Recorded data:
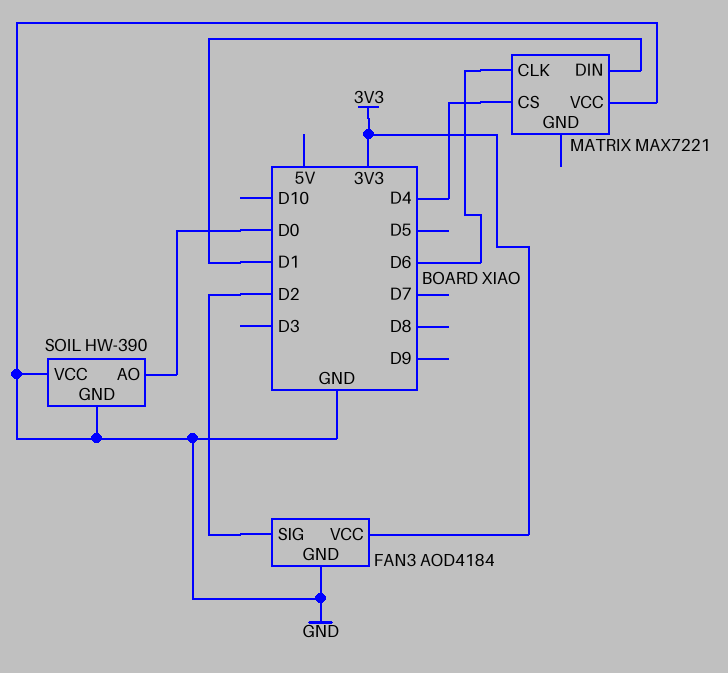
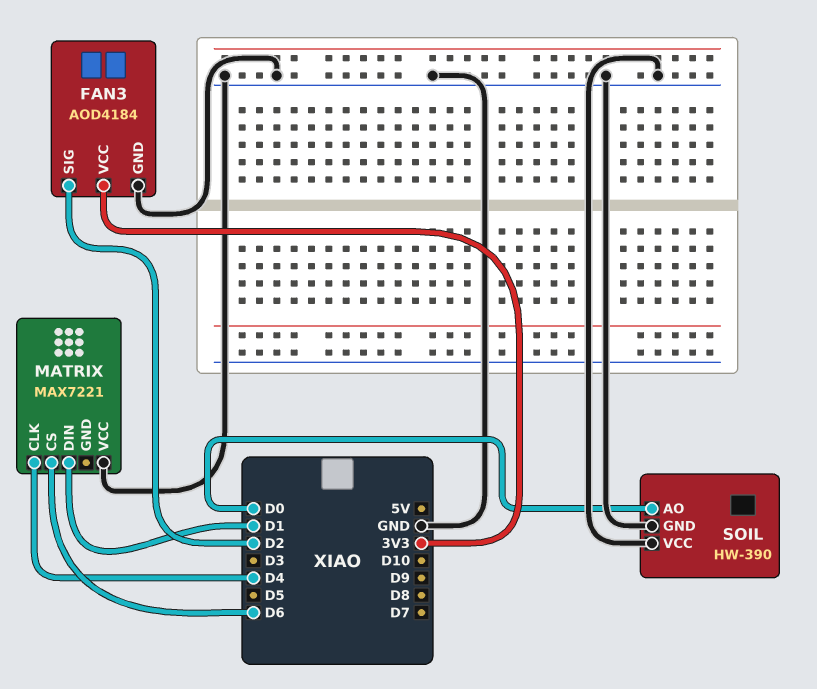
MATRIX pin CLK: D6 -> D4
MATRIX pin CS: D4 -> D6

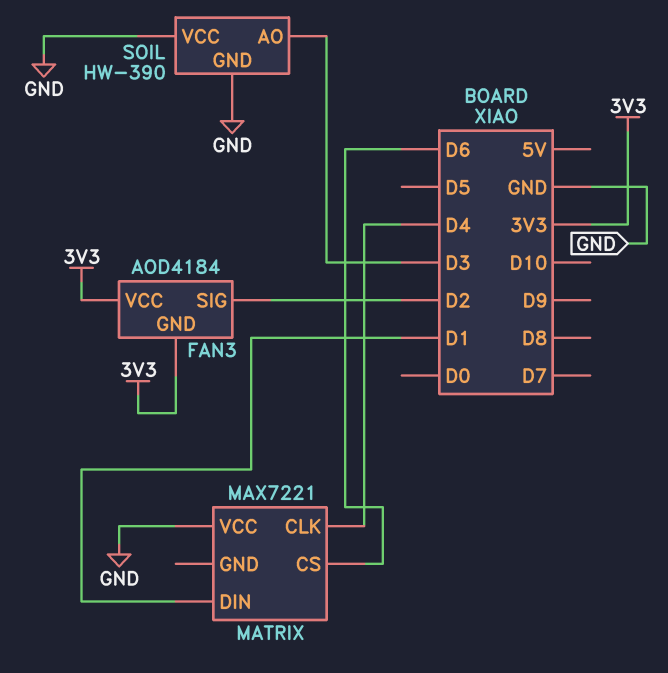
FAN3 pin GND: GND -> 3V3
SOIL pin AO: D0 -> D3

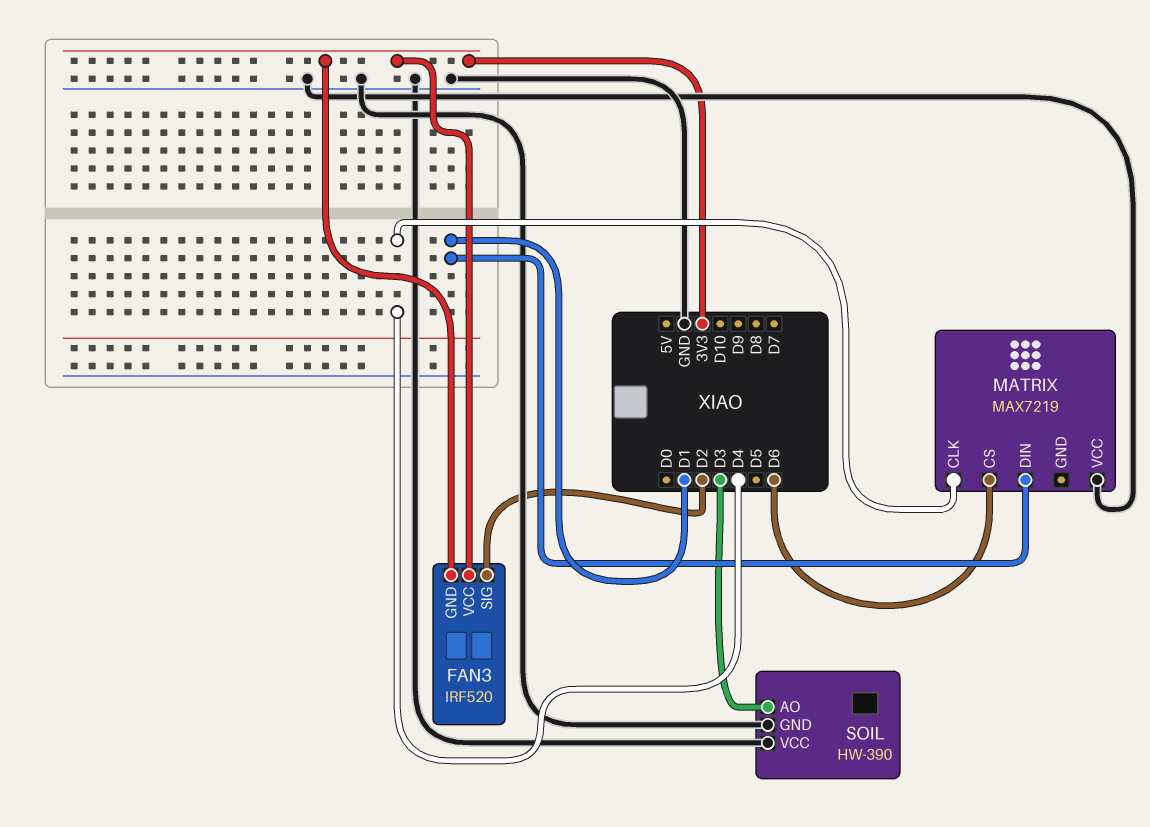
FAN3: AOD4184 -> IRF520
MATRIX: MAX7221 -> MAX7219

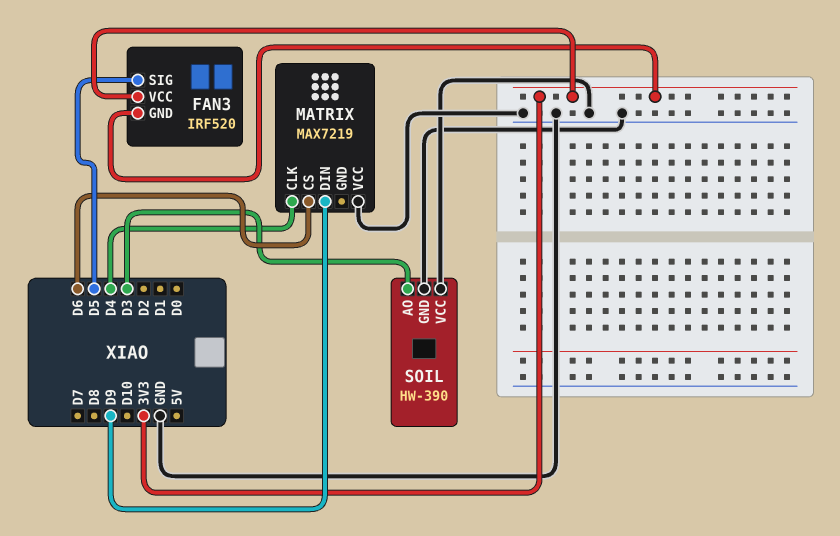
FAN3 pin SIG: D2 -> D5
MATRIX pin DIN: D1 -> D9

TASK TO CARRY OUT: Please output the records exactly, leaving the pictures out.

PROBLEM SOLUTION:
MATRIX pin CLK: D6 -> D4
MATRIX pin CS: D4 -> D6

FAN3 pin GND: GND -> 3V3
SOIL pin AO: D0 -> D3

FAN3: AOD4184 -> IRF520
MATRIX: MAX7221 -> MAX7219

FAN3 pin SIG: D2 -> D5
MATRIX pin DIN: D1 -> D9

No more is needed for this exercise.